### Instructions for the task
On every line of the listing, check for "pink"; copy the lines that have it.

◆ ◆ ◆

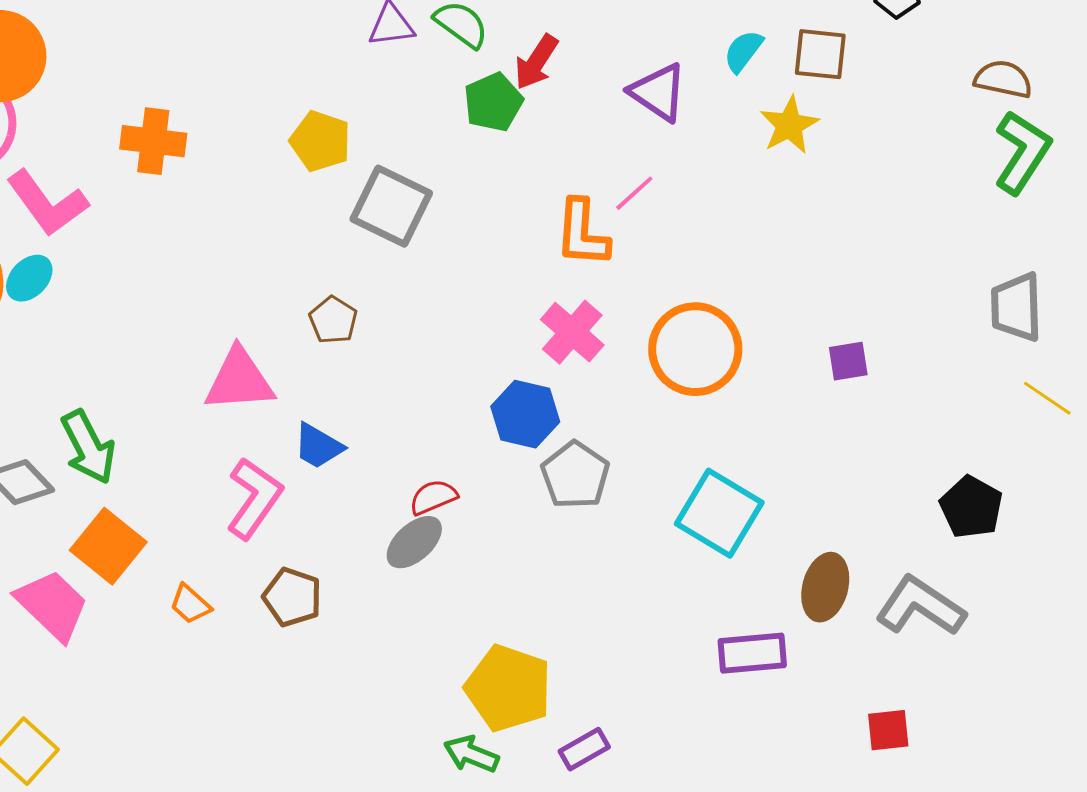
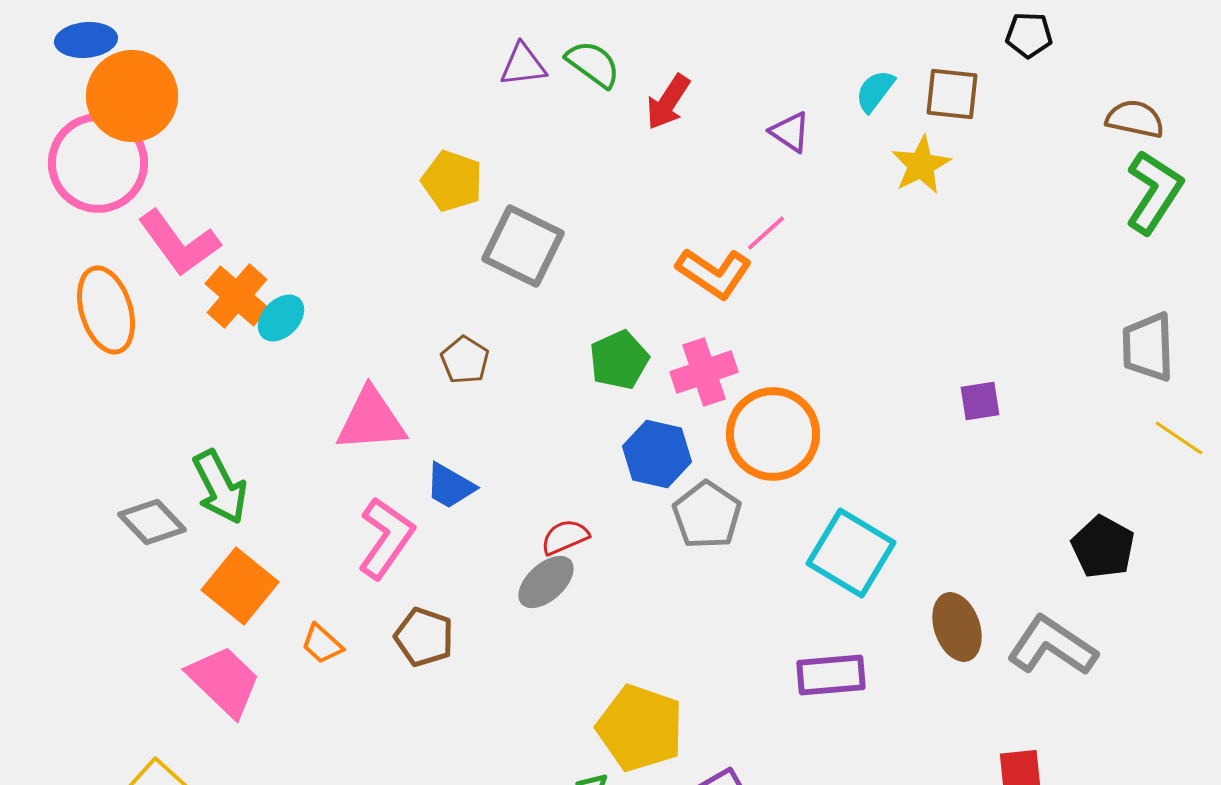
purple triangle: (658, 92) -> (790, 132), size x0.7
green pentagon: (493, 102) -> (619, 360), moved
orange cross: (153, 141) -> (237, 296), moved, turned 34
orange L-shape: (582, 233) -> (714, 273), turned -60
cyan ellipse: (29, 278) -> (281, 318), moved
pink cross: (572, 332) -> (704, 372), turned 30
orange circle: (695, 349) -> (773, 434), moved
brown ellipse: (825, 587) -> (957, 627), turned -34
pink trapezoid: (52, 605) -> (224, 681), moved
purple rectangle: (752, 653) -> (831, 675), moved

◆ ◆ ◆

### Answer below
pink cross: (572, 332) -> (704, 372), turned 30
pink trapezoid: (52, 605) -> (224, 681), moved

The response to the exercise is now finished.